== Your task ==
Reproduce the entries shown below only from the line with "U1: LM358 -> LM741" down to the line with "V2: AC 120V", keeping both end lines and copying each one exactly.

== Extracted records ==
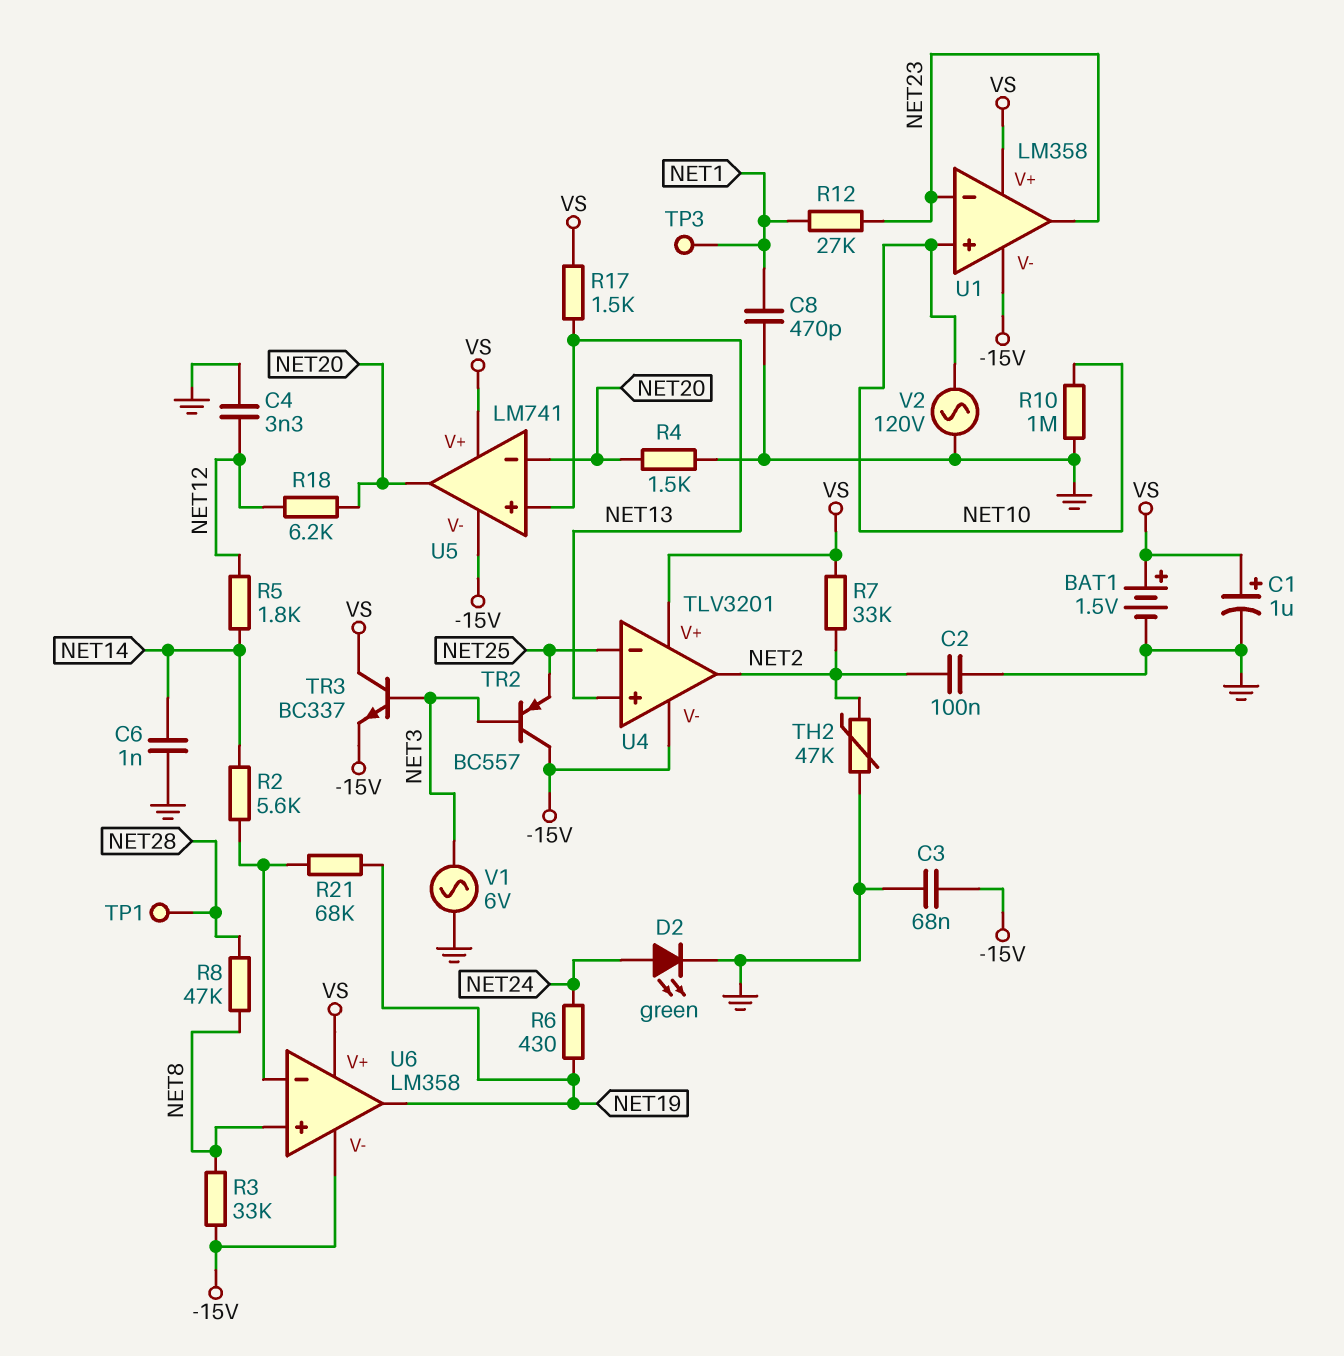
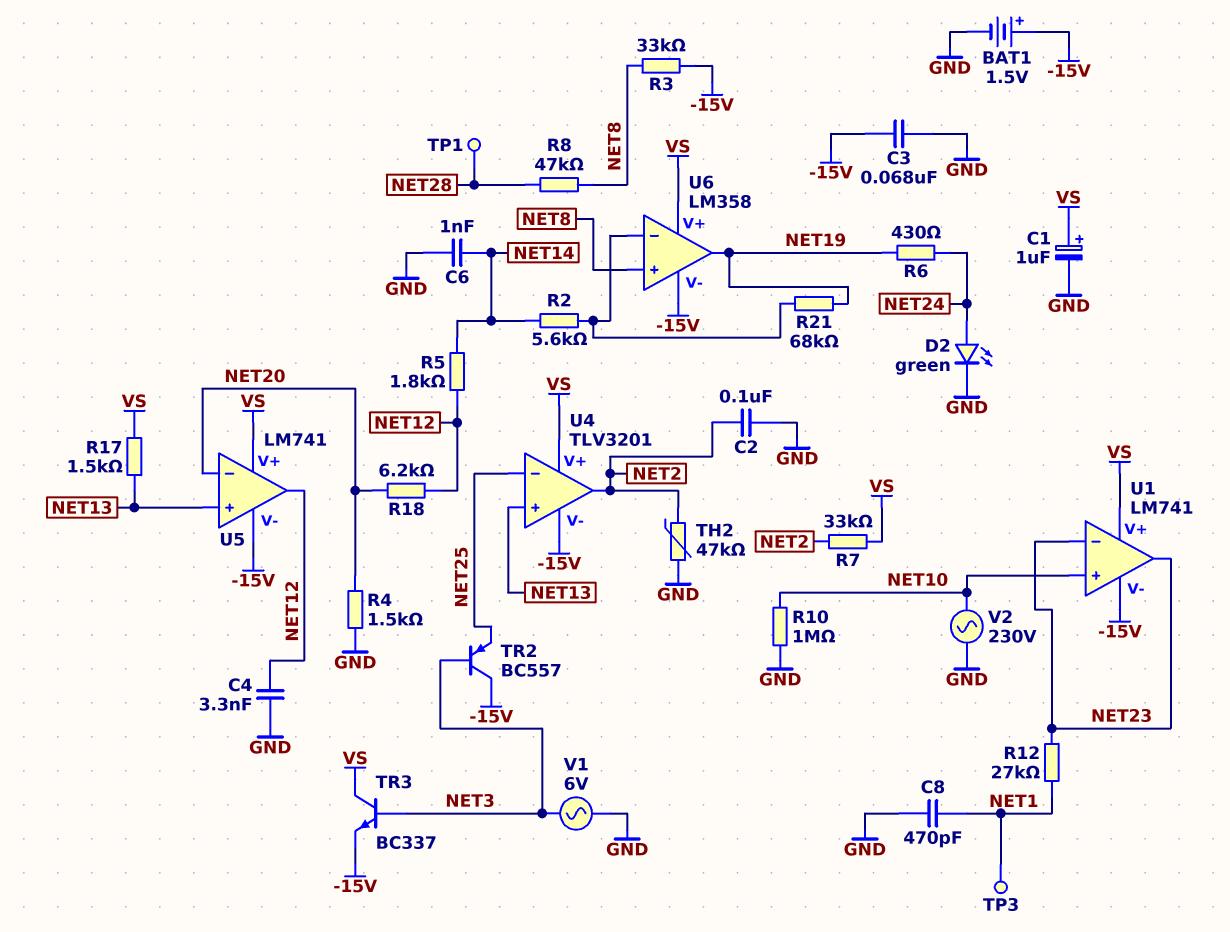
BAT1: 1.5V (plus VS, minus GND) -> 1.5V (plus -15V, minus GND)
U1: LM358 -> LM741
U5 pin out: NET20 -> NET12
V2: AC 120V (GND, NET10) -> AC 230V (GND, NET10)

==

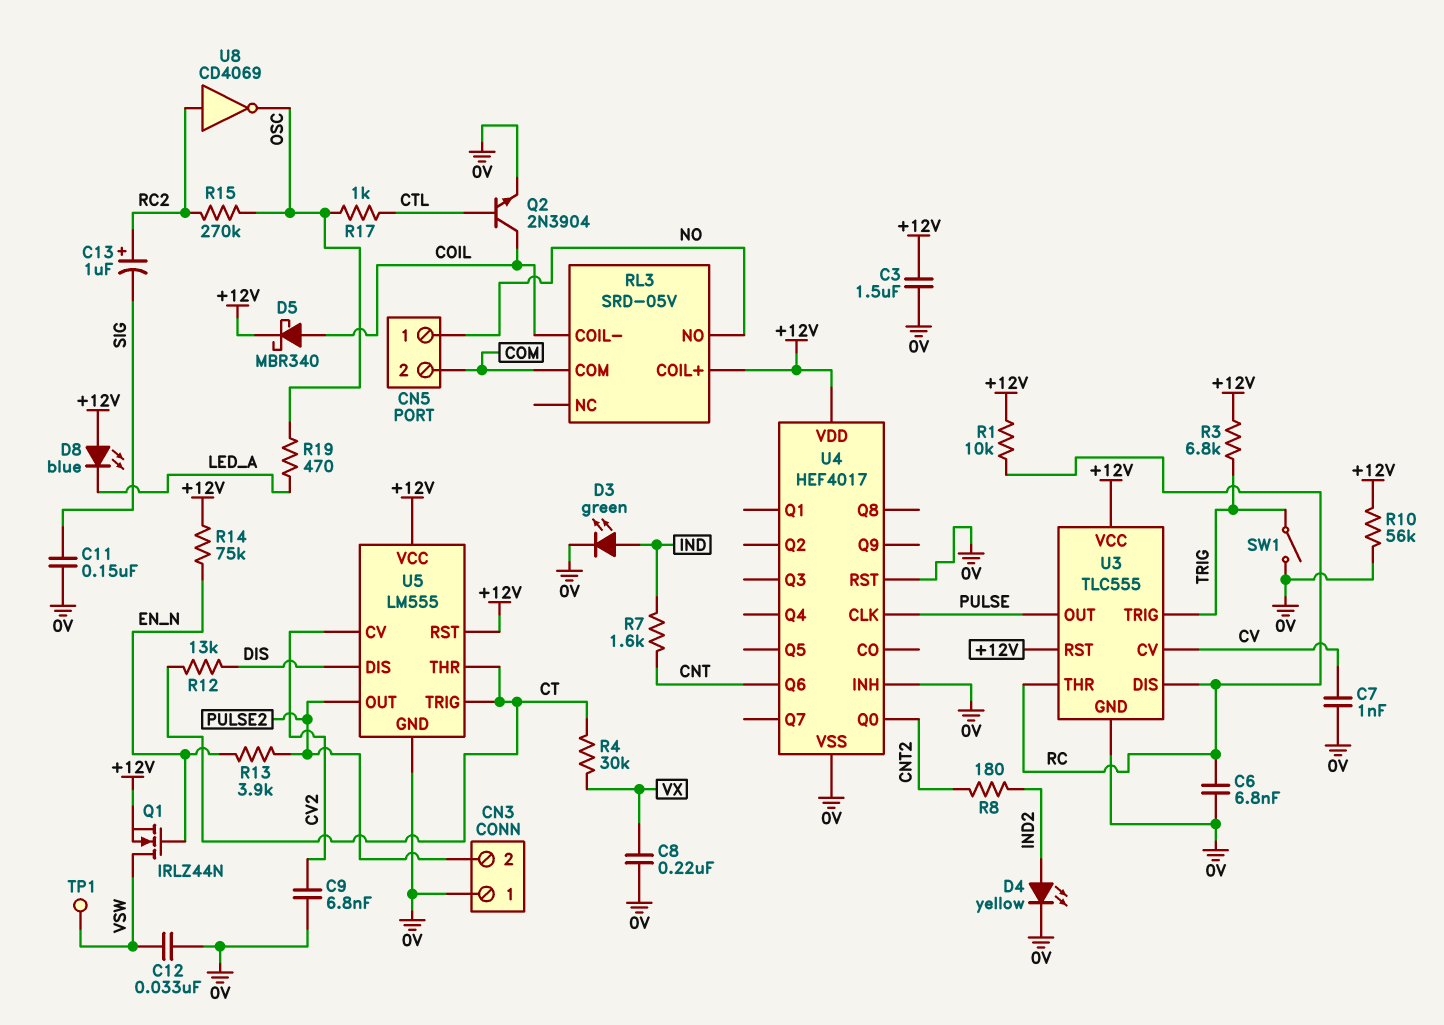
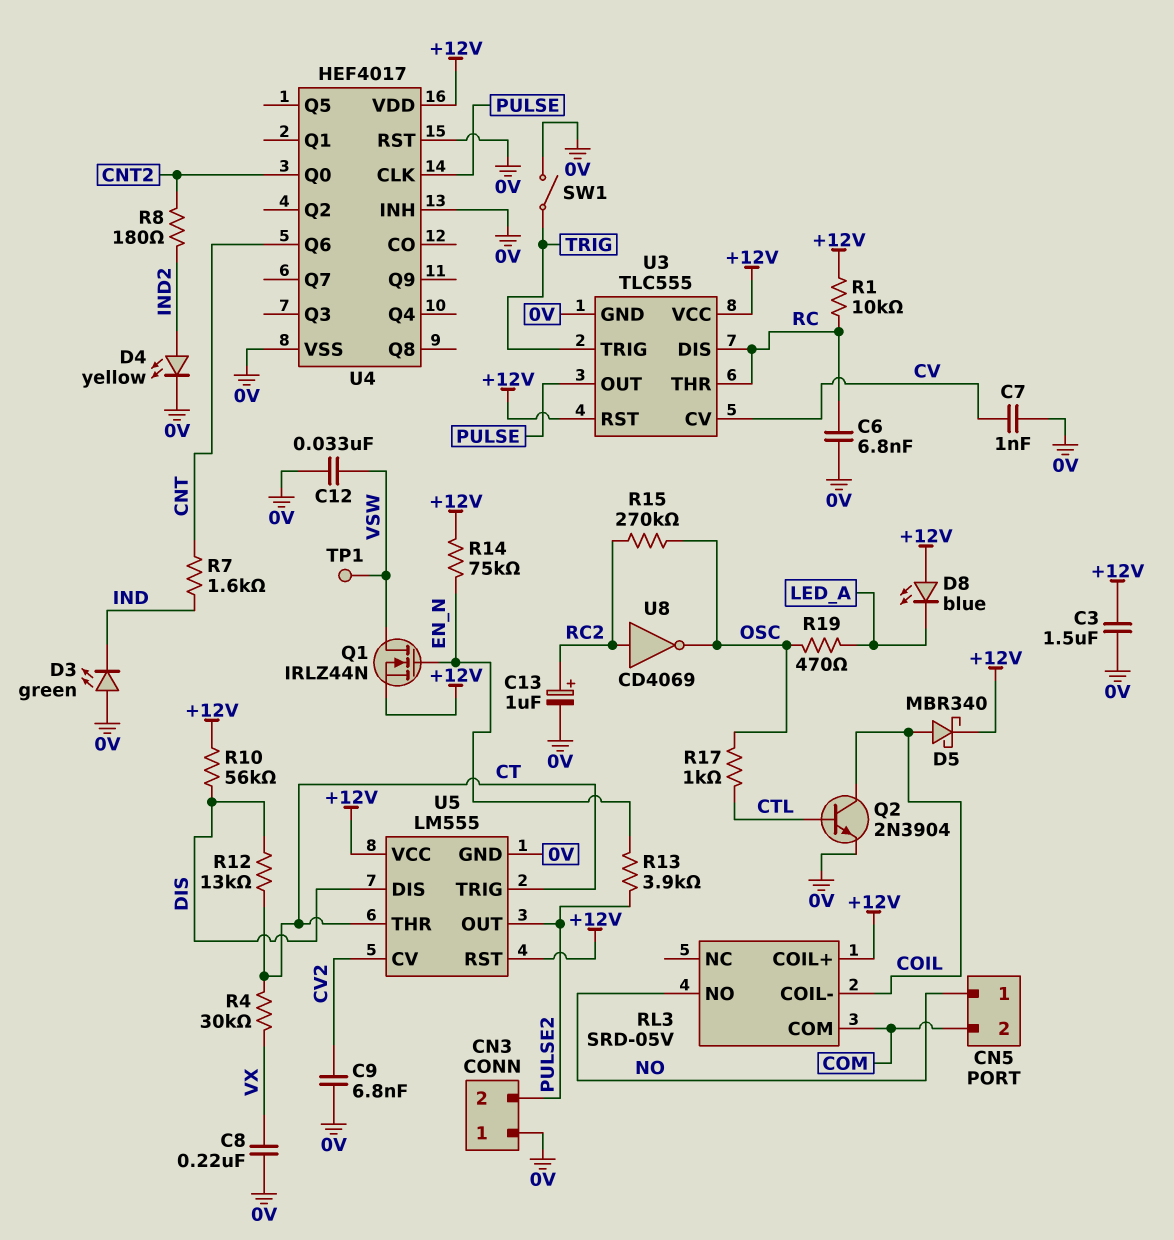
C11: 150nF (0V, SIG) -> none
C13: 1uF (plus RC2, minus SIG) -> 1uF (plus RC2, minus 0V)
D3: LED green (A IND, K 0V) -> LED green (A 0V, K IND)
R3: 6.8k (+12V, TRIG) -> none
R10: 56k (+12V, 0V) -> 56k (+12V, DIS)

== Response to the task ==
U1: LM358 -> LM741
U5 pin out: NET20 -> NET12
V2: AC 120V (GND, NET10) -> AC 230V (GND, NET10)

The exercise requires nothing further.